BEGIN Information shown
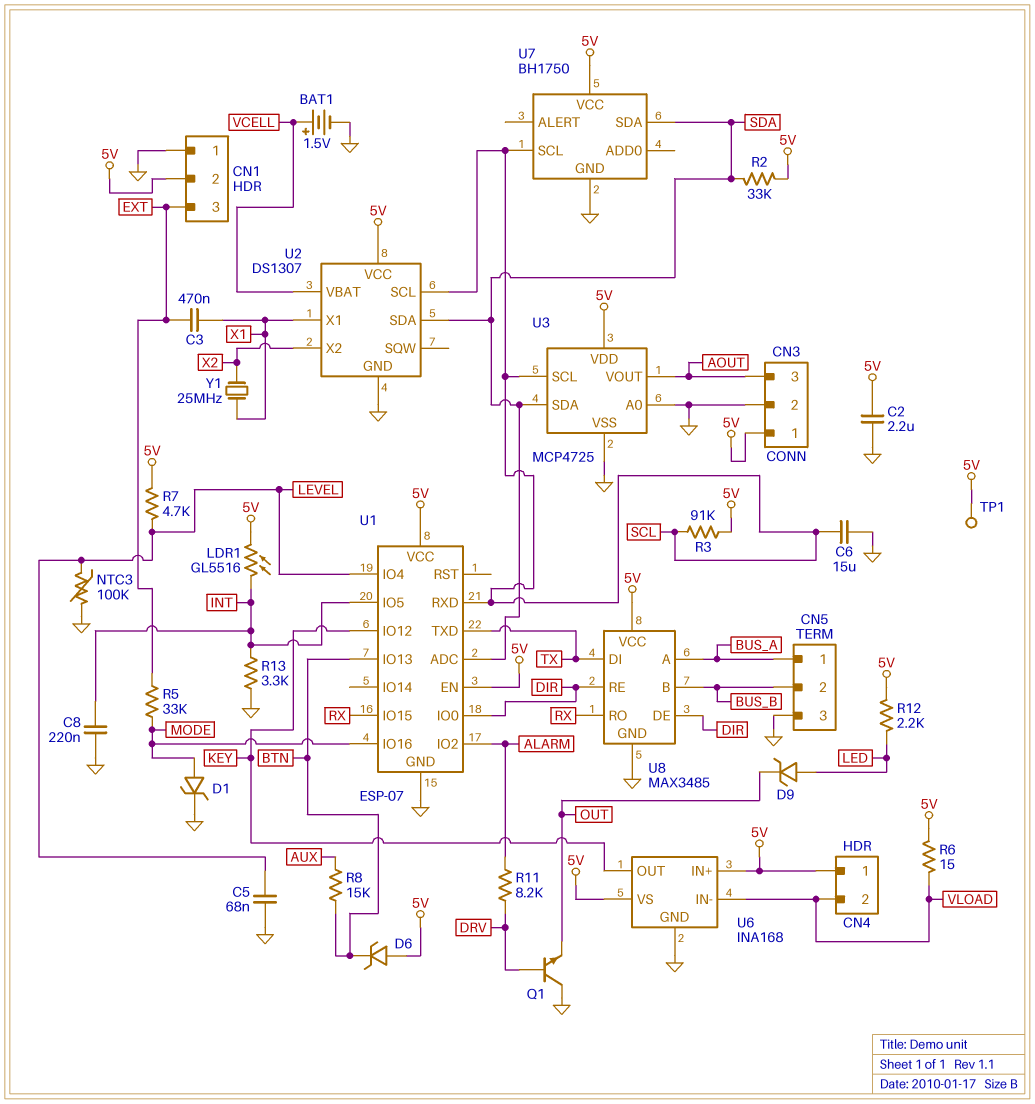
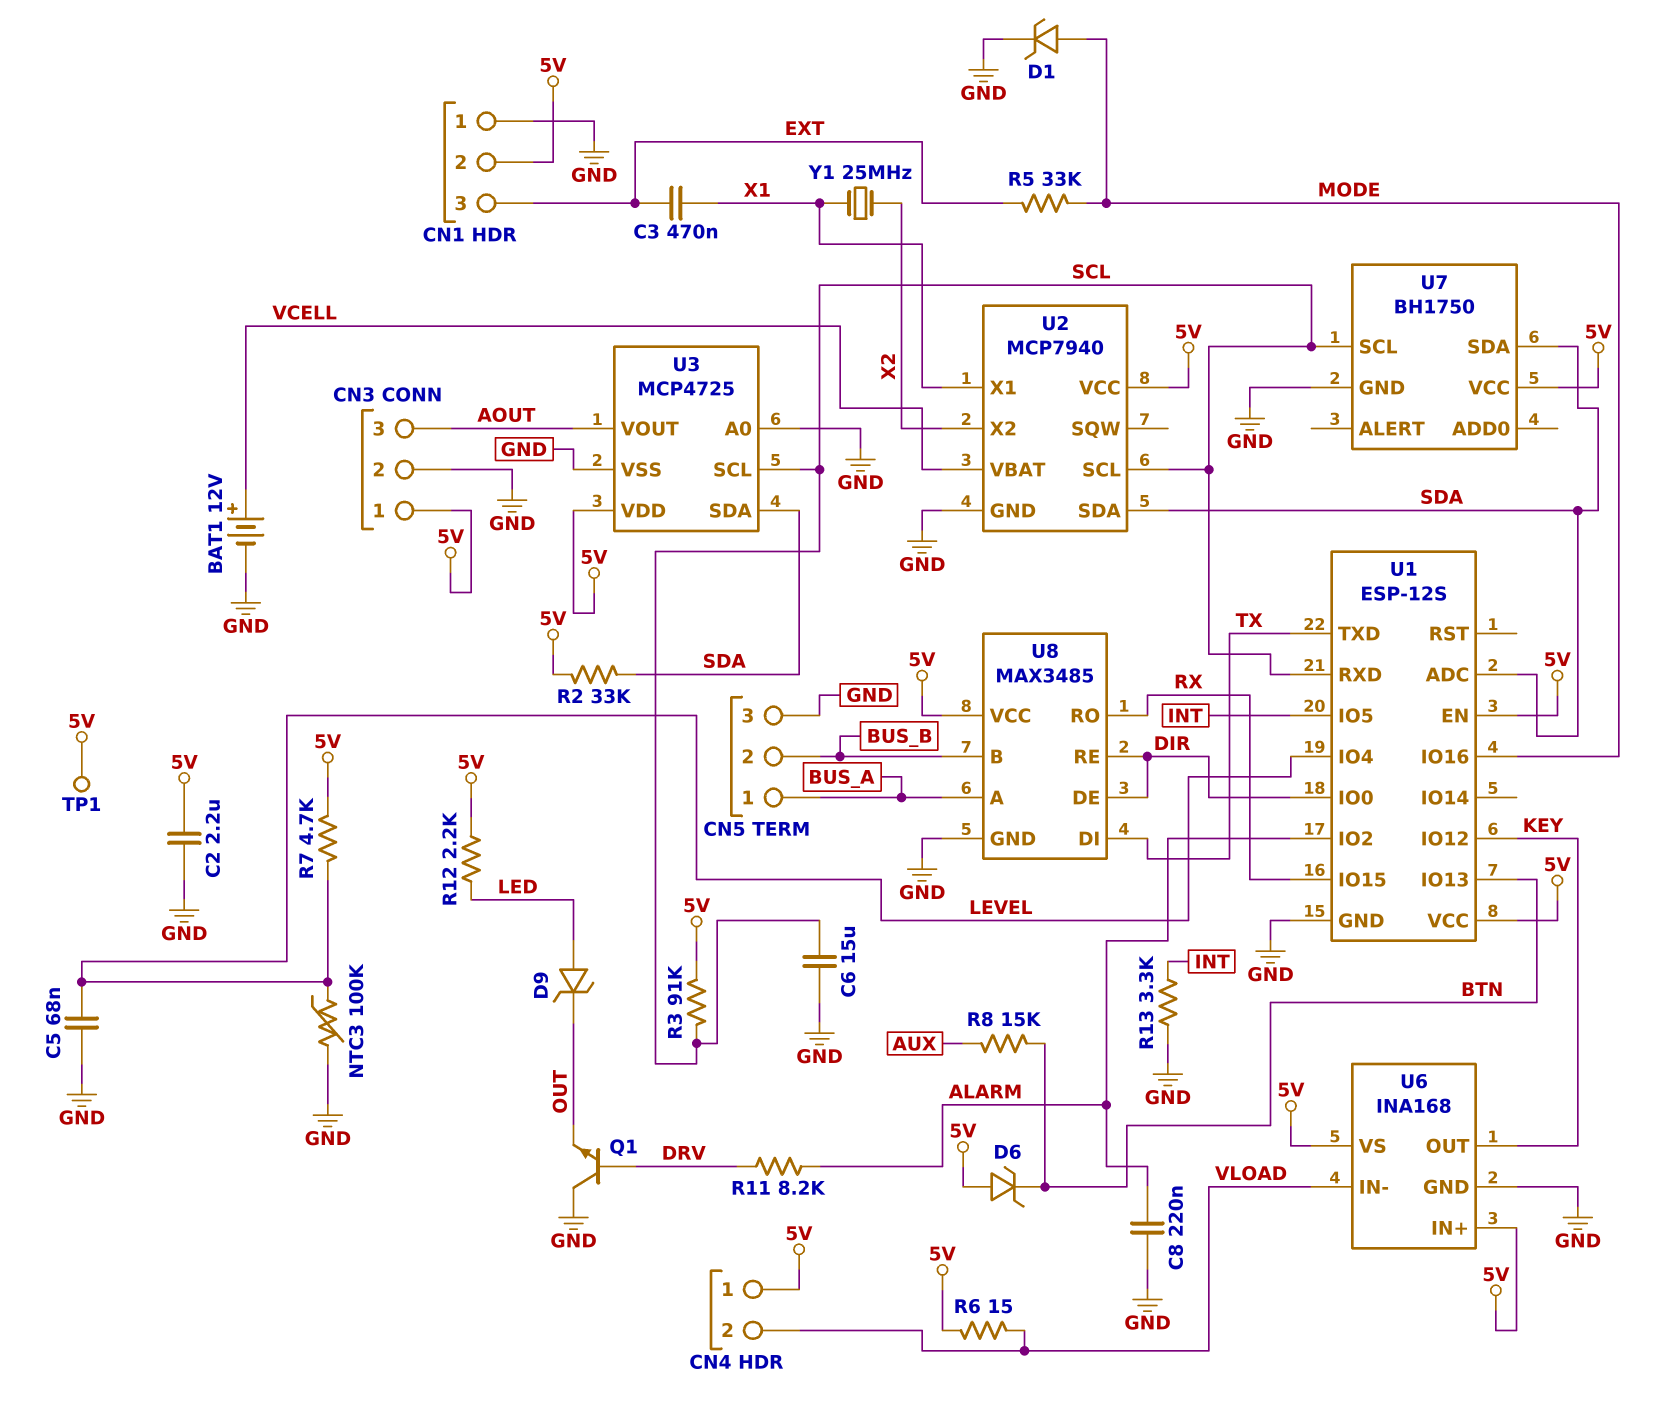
BAT1: 1.5V (plus VCELL, minus GND) -> 12V (plus VCELL, minus GND)
C8: 220nF (GND, INT) -> 220nF (ALARM, GND)
LDR1: GL5516 (5V, INT) -> none
U1: ESP-07 -> ESP-12S
U2: DS1307 -> MCP7940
END Information shown
What the task requires → I would like the data above transcribed exactly, with its pictures left out.

Your solution →
BAT1: 1.5V (plus VCELL, minus GND) -> 12V (plus VCELL, minus GND)
C8: 220nF (GND, INT) -> 220nF (ALARM, GND)
LDR1: GL5516 (5V, INT) -> none
U1: ESP-07 -> ESP-12S
U2: DS1307 -> MCP7940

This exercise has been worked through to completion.